**DATASET EXCERPT**.
BEGIN
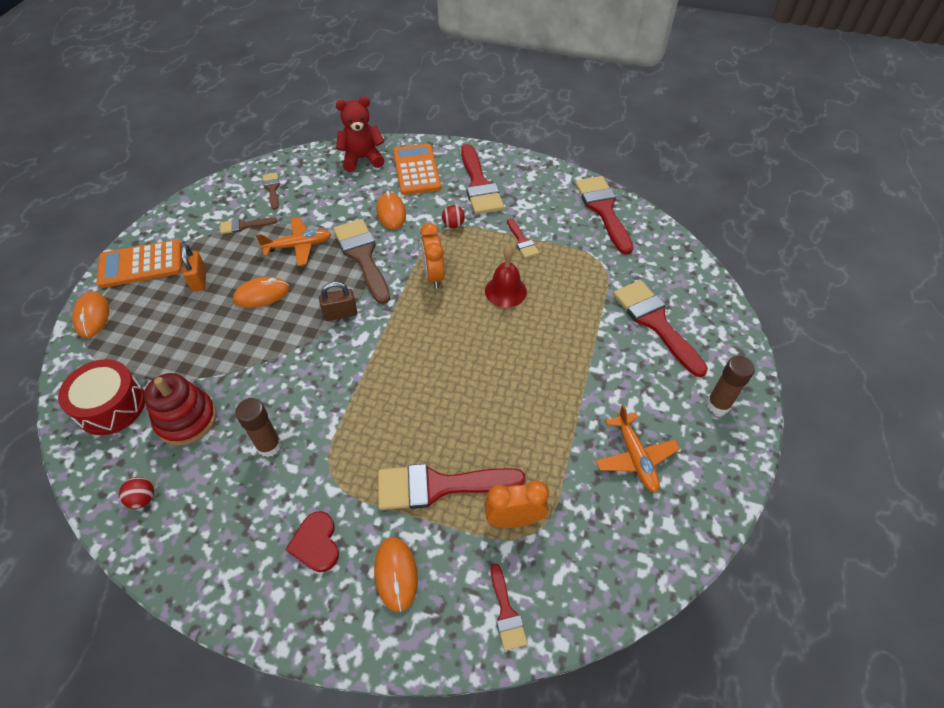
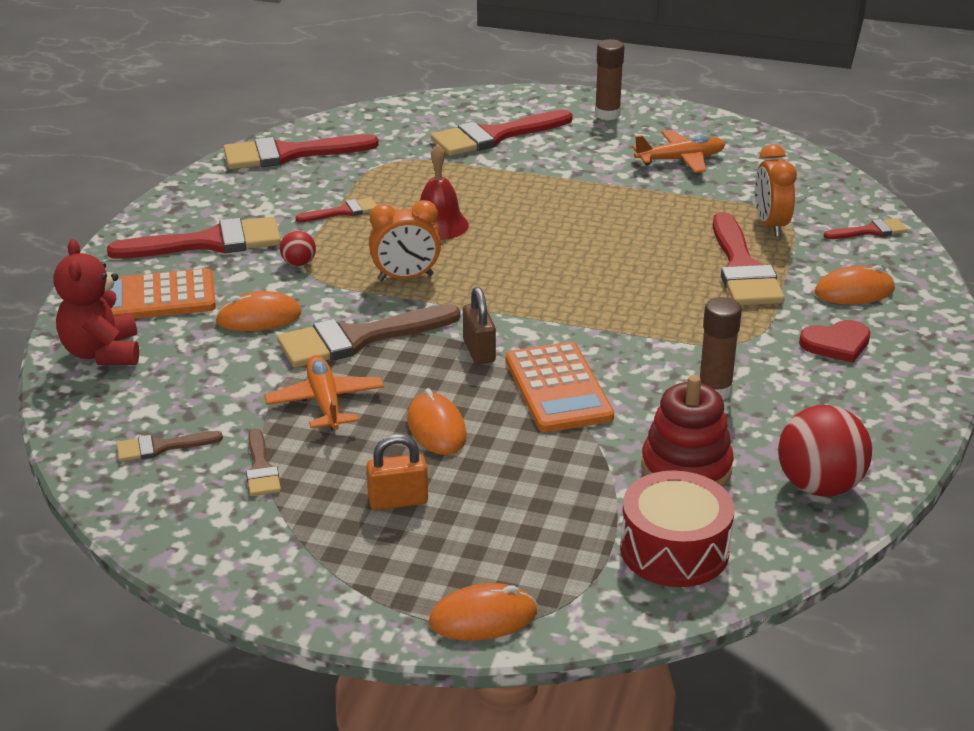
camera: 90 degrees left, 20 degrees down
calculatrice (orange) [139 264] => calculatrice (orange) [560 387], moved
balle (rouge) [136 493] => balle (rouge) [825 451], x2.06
END
**WORK INSTRUCTIONS**.
Print the material word for word without images.

**EXERCISE ANSWER**.
camera: 90 degrees left, 20 degrees down
calculatrice (orange) [139 264] => calculatrice (orange) [560 387], moved
balle (rouge) [136 493] => balle (rouge) [825 451], x2.06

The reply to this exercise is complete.